→ Exercise material
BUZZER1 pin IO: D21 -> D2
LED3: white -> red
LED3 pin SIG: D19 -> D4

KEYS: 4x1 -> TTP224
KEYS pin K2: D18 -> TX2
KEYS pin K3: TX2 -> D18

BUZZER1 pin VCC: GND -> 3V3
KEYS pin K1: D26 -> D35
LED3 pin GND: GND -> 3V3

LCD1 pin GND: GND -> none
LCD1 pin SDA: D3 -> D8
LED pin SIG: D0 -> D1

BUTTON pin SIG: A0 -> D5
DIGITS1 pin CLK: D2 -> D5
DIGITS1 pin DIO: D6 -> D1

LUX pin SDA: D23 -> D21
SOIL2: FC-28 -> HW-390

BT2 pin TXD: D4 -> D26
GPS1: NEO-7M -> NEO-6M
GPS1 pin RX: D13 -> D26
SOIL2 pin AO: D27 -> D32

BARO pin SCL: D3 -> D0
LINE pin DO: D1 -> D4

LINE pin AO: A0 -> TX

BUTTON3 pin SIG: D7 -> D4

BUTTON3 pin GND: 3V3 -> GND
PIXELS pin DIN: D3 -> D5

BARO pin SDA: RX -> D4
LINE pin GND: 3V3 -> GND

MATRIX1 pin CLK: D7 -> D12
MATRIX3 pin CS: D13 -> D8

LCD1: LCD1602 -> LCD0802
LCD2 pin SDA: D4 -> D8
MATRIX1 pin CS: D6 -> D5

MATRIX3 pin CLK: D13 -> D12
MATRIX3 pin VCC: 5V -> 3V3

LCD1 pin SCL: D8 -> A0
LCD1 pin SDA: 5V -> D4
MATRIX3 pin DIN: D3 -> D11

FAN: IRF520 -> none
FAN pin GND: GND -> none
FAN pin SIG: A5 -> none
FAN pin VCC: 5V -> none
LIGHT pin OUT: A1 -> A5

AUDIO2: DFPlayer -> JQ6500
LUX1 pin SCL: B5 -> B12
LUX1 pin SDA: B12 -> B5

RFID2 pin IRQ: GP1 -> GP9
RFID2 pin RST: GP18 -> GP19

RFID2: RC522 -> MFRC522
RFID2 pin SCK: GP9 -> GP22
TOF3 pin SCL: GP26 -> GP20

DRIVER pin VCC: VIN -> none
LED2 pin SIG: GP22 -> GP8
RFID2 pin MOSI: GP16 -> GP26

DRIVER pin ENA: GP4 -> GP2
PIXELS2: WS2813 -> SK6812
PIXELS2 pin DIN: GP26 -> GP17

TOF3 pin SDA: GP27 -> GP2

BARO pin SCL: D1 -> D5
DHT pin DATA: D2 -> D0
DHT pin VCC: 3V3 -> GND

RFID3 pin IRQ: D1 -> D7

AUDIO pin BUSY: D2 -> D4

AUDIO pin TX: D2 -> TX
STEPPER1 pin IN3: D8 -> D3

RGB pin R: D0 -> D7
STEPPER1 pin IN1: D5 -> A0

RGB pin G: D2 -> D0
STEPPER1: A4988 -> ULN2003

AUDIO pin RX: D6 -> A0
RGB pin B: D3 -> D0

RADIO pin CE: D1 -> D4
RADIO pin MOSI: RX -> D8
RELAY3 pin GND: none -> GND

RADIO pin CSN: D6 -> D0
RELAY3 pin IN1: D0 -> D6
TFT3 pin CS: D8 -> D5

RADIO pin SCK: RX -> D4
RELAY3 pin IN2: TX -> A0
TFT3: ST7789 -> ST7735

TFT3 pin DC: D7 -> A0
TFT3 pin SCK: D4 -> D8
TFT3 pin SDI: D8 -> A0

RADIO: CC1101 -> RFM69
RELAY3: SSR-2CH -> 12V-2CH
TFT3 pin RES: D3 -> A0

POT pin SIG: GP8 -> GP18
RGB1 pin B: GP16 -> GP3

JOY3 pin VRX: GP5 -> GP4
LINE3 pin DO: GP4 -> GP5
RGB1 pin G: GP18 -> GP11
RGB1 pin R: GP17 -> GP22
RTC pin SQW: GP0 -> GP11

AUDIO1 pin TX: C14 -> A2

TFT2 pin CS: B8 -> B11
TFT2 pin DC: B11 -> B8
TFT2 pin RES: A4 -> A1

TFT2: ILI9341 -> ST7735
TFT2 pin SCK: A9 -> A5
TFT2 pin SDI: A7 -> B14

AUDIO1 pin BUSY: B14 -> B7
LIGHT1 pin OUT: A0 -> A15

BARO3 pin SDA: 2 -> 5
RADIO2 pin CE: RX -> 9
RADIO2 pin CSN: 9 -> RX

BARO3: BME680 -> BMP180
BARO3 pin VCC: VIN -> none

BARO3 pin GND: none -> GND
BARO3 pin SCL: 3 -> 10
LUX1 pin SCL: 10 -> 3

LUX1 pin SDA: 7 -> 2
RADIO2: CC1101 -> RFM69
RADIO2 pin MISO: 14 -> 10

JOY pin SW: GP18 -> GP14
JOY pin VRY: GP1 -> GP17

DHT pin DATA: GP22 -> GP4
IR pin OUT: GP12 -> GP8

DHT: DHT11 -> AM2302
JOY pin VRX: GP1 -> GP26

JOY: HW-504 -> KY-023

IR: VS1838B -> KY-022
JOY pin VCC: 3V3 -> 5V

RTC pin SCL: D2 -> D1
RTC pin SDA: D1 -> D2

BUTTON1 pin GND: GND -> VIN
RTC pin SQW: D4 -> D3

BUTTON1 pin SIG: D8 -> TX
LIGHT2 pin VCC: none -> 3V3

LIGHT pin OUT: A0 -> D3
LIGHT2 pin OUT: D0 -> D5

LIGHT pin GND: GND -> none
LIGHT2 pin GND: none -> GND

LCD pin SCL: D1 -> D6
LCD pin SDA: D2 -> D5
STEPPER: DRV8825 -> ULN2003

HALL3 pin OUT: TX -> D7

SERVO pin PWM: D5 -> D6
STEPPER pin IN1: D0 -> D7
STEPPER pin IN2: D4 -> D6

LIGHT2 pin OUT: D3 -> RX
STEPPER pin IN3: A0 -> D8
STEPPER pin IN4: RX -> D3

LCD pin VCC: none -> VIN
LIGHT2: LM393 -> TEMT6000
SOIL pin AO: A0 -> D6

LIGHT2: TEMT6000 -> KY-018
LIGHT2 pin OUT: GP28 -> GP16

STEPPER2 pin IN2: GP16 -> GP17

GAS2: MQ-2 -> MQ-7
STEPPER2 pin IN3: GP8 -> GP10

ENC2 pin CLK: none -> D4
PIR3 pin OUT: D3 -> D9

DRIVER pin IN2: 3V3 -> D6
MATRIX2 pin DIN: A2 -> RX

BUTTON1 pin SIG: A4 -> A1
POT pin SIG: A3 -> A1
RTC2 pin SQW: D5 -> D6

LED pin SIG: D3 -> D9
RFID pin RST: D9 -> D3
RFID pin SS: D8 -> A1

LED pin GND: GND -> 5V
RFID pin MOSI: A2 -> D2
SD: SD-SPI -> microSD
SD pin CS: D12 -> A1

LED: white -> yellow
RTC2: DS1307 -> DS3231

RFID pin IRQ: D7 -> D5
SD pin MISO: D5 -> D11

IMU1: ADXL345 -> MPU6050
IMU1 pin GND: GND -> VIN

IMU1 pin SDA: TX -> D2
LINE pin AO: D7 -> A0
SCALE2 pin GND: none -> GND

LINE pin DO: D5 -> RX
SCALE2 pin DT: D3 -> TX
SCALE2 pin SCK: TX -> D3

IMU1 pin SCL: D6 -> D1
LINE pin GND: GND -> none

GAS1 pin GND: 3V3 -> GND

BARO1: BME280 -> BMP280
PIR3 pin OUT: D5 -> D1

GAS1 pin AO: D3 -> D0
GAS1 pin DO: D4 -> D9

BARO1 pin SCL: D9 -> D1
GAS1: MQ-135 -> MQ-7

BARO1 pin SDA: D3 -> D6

→ Exercise
The required output is the stretch of entries above from the line containing "LUX1 pin SCL: B5 -> B12" through the line containing "POT pin SIG: GP8 -> GP18", reproduced exactly.

→ Worked solution
LUX1 pin SCL: B5 -> B12
LUX1 pin SDA: B12 -> B5

RFID2 pin IRQ: GP1 -> GP9
RFID2 pin RST: GP18 -> GP19

RFID2: RC522 -> MFRC522
RFID2 pin SCK: GP9 -> GP22
TOF3 pin SCL: GP26 -> GP20

DRIVER pin VCC: VIN -> none
LED2 pin SIG: GP22 -> GP8
RFID2 pin MOSI: GP16 -> GP26

DRIVER pin ENA: GP4 -> GP2
PIXELS2: WS2813 -> SK6812
PIXELS2 pin DIN: GP26 -> GP17

TOF3 pin SDA: GP27 -> GP2

BARO pin SCL: D1 -> D5
DHT pin DATA: D2 -> D0
DHT pin VCC: 3V3 -> GND

RFID3 pin IRQ: D1 -> D7

AUDIO pin BUSY: D2 -> D4

AUDIO pin TX: D2 -> TX
STEPPER1 pin IN3: D8 -> D3

RGB pin R: D0 -> D7
STEPPER1 pin IN1: D5 -> A0

RGB pin G: D2 -> D0
STEPPER1: A4988 -> ULN2003

AUDIO pin RX: D6 -> A0
RGB pin B: D3 -> D0

RADIO pin CE: D1 -> D4
RADIO pin MOSI: RX -> D8
RELAY3 pin GND: none -> GND

RADIO pin CSN: D6 -> D0
RELAY3 pin IN1: D0 -> D6
TFT3 pin CS: D8 -> D5

RADIO pin SCK: RX -> D4
RELAY3 pin IN2: TX -> A0
TFT3: ST7789 -> ST7735

TFT3 pin DC: D7 -> A0
TFT3 pin SCK: D4 -> D8
TFT3 pin SDI: D8 -> A0

RADIO: CC1101 -> RFM69
RELAY3: SSR-2CH -> 12V-2CH
TFT3 pin RES: D3 -> A0

POT pin SIG: GP8 -> GP18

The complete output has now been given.